◆ **EXERCISE AIM**
Every line below from the one with "ENC3: HW-040 -> EC11" through the one with "RTC3 pin SQW: B15 -> A4" is to be repeated exactly, with no picture among them.

◆ **DATA**
____________
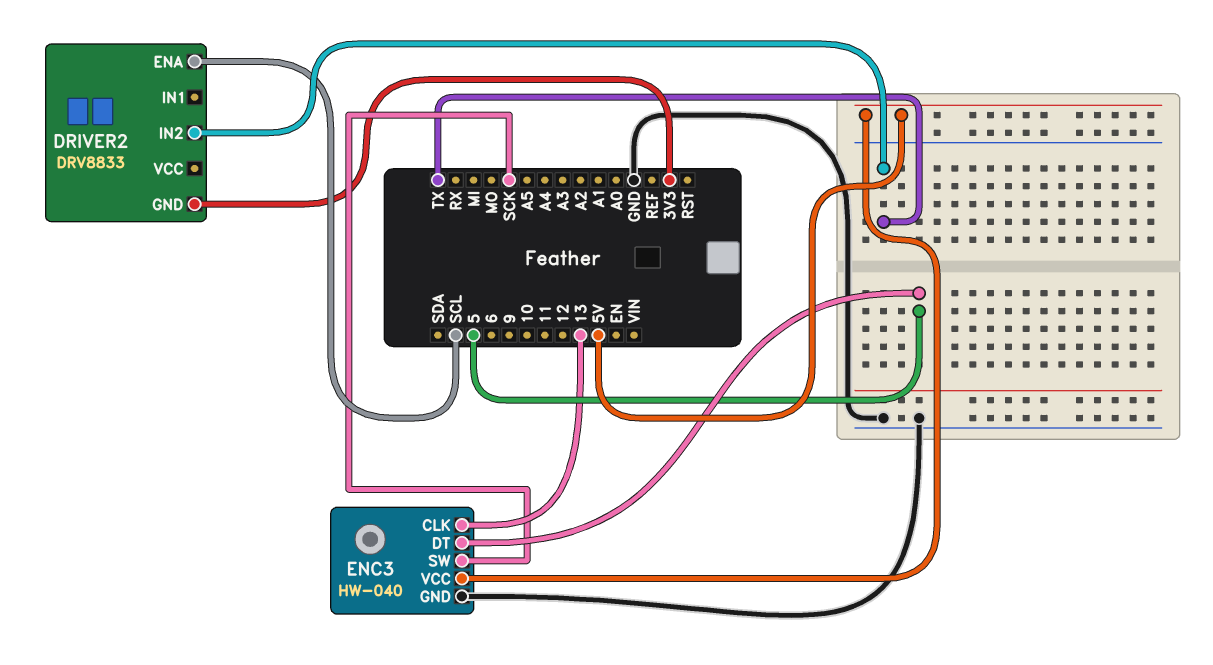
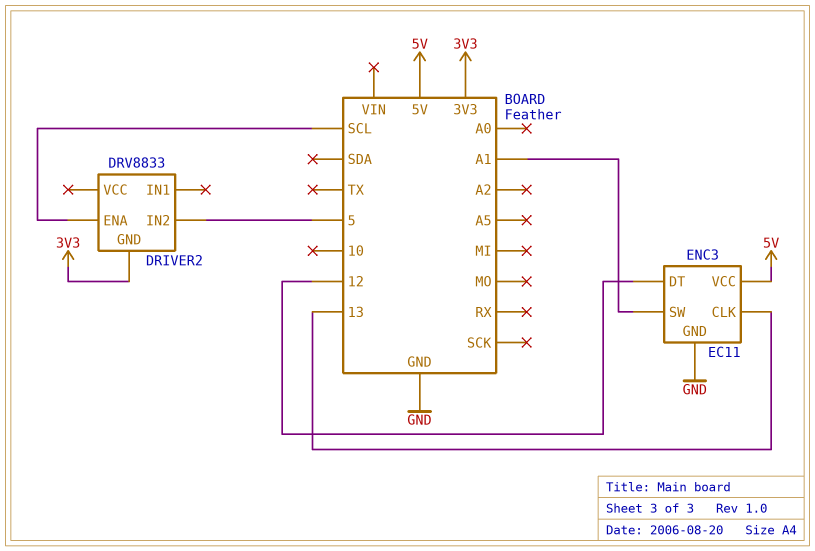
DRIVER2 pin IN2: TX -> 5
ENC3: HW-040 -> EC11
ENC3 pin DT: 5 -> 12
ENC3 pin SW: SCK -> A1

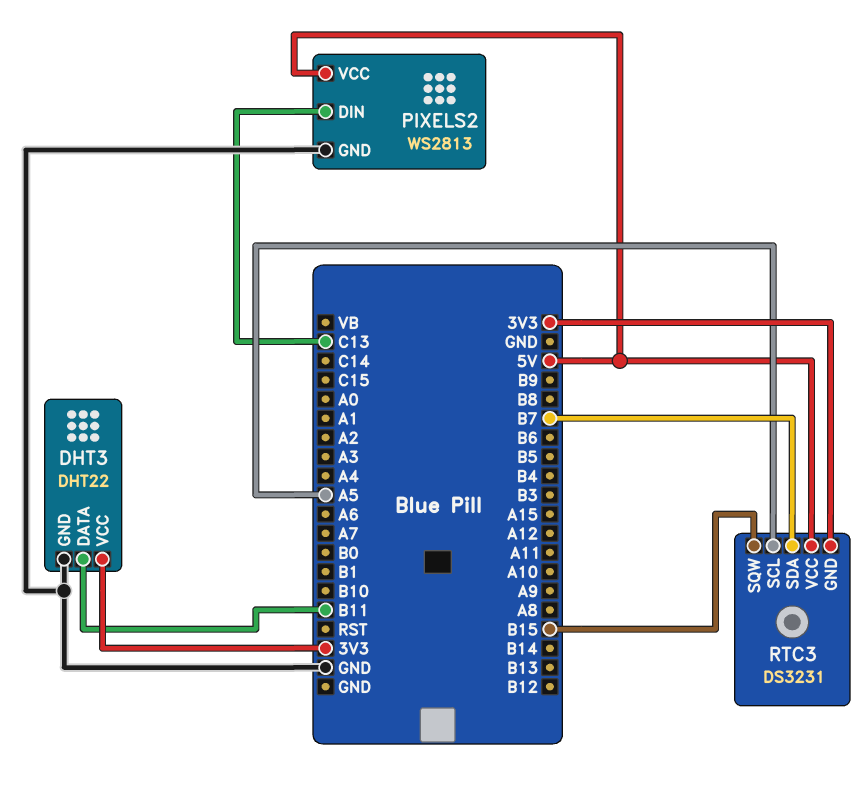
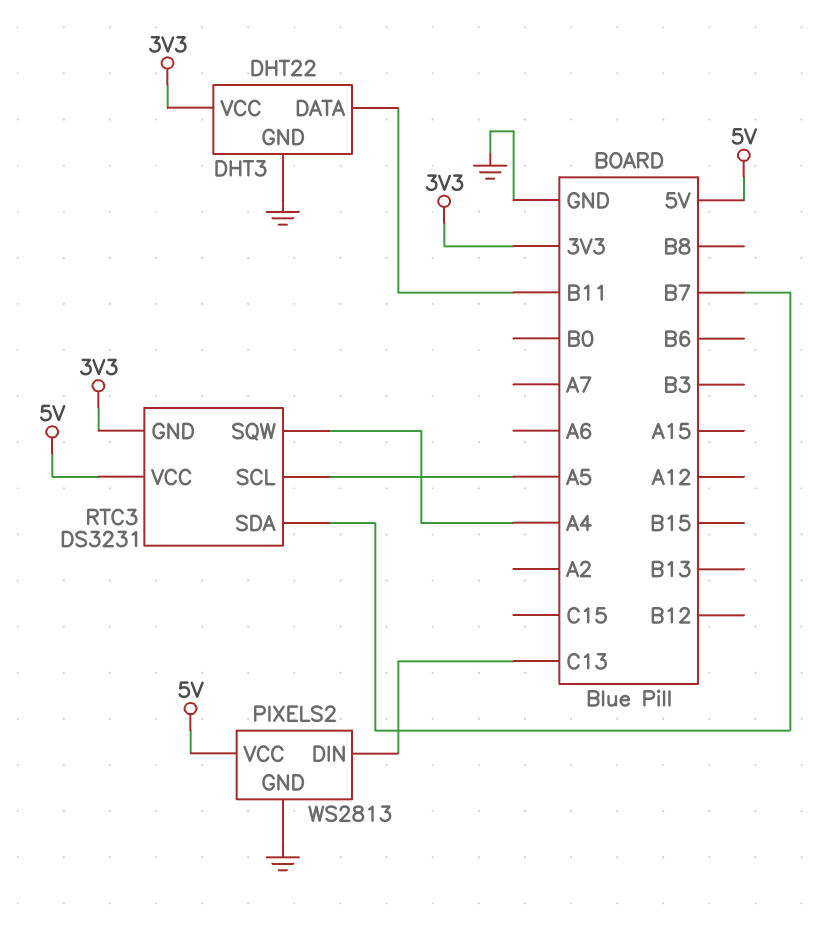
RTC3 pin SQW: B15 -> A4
____________
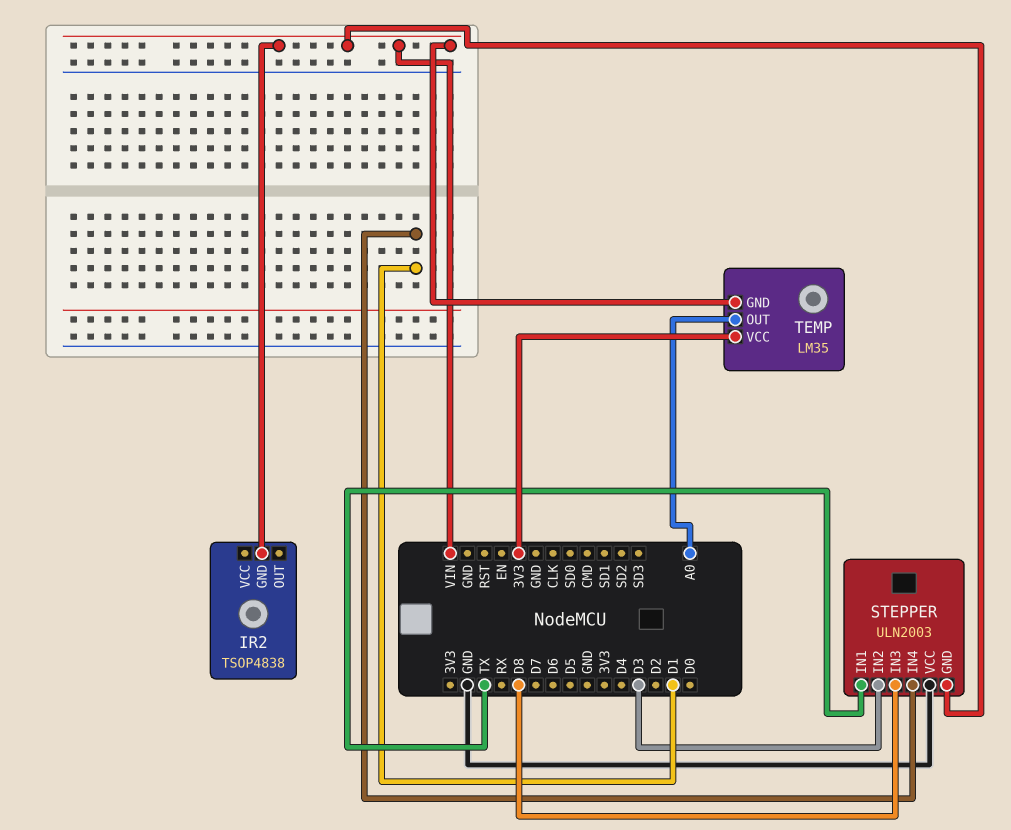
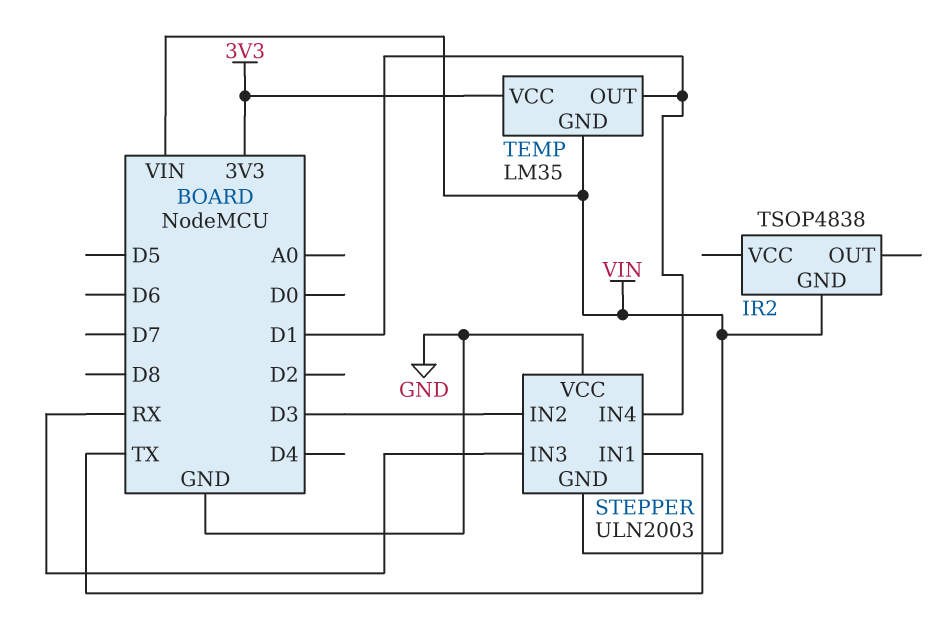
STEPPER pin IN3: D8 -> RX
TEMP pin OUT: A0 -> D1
____________
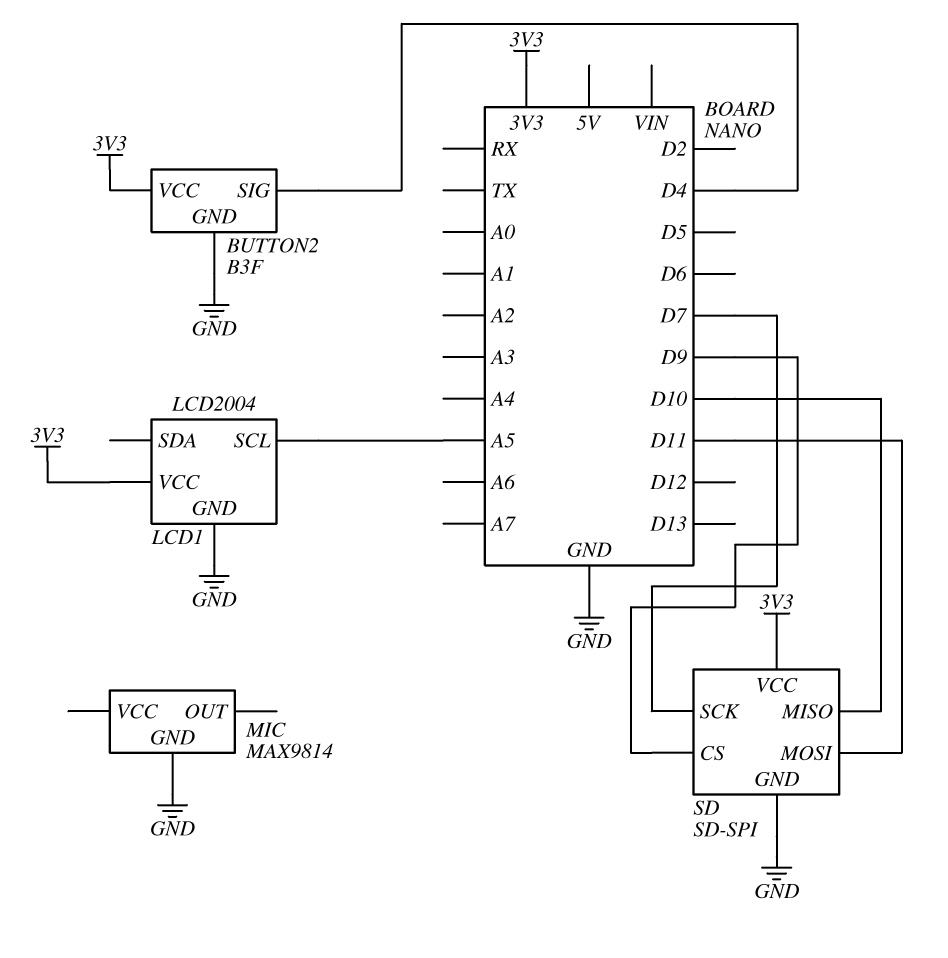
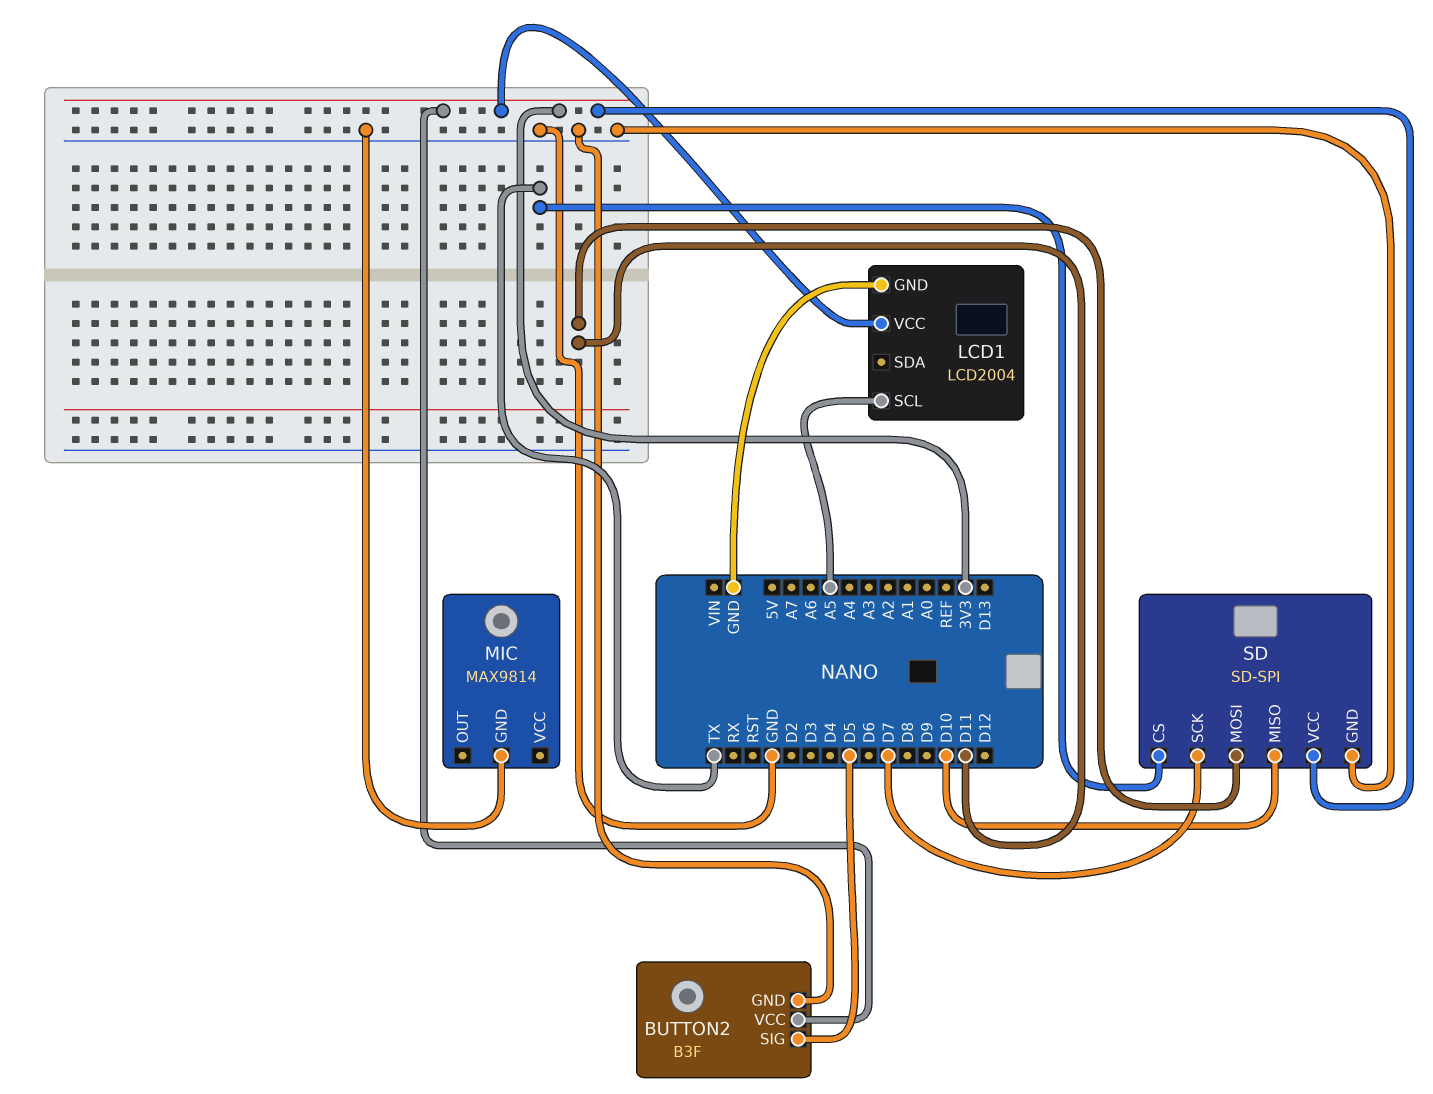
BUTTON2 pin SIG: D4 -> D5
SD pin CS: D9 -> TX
____________
◆ **TASK RESPONSE**
ENC3: HW-040 -> EC11
ENC3 pin DT: 5 -> 12
ENC3 pin SW: SCK -> A1

RTC3 pin SQW: B15 -> A4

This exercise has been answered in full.